AIM OF THE EXERCISE: Each line of the data below that contains "diode" must be copied.

EXERCISE INPUTS:
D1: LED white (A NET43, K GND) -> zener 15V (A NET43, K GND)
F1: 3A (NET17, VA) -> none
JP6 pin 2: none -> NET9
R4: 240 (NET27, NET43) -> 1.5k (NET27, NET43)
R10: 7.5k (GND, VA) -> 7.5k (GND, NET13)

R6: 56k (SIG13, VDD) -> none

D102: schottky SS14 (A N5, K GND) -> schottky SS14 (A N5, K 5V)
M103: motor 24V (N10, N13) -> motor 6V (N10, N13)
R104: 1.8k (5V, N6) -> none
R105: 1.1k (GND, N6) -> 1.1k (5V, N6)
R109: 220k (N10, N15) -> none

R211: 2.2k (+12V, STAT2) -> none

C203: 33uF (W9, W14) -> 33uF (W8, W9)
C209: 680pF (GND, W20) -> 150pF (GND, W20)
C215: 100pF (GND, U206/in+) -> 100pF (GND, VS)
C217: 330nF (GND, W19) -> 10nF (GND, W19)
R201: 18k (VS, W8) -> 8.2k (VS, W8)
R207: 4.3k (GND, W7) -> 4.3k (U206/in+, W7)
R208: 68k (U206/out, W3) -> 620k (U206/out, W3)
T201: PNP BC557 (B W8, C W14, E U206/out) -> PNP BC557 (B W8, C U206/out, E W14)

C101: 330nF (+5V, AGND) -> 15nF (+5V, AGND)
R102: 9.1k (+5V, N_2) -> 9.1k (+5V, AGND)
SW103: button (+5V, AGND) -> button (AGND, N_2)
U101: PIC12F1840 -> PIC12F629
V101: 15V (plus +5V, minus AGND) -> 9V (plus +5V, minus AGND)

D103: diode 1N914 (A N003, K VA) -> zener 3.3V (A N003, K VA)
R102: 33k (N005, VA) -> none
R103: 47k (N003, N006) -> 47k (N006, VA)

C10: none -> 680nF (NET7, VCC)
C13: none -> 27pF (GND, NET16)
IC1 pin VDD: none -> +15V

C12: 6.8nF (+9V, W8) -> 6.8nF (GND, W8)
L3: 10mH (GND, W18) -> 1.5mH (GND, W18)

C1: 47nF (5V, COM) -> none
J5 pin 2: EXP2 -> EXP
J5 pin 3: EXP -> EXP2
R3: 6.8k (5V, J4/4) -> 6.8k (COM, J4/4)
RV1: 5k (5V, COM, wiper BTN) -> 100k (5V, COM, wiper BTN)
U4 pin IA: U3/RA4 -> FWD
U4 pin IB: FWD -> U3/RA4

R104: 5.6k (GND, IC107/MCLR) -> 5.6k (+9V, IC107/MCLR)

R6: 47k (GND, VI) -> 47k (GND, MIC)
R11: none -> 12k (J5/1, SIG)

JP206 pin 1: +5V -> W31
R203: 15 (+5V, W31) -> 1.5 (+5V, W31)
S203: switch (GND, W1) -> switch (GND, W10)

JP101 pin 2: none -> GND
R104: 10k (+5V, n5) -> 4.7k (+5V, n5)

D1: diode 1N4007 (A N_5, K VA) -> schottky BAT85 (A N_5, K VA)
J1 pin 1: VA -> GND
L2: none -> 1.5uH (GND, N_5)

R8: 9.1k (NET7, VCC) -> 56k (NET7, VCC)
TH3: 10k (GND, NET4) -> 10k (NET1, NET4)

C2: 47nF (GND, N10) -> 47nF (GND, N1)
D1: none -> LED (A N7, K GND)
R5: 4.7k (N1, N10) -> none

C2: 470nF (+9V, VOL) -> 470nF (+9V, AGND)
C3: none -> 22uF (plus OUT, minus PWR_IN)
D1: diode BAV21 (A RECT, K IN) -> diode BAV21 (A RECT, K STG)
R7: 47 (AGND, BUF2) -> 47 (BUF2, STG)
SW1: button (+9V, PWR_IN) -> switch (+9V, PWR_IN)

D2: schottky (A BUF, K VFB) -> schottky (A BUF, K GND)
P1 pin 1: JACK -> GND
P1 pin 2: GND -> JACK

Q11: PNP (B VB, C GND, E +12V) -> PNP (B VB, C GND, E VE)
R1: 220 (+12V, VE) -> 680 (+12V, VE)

EXERCISE RESULT:
D103: diode 1N914 (A N003, K VA) -> zener 3.3V (A N003, K VA)
D1: diode 1N4007 (A N_5, K VA) -> schottky BAT85 (A N_5, K VA)
D1: diode BAV21 (A RECT, K IN) -> diode BAV21 (A RECT, K STG)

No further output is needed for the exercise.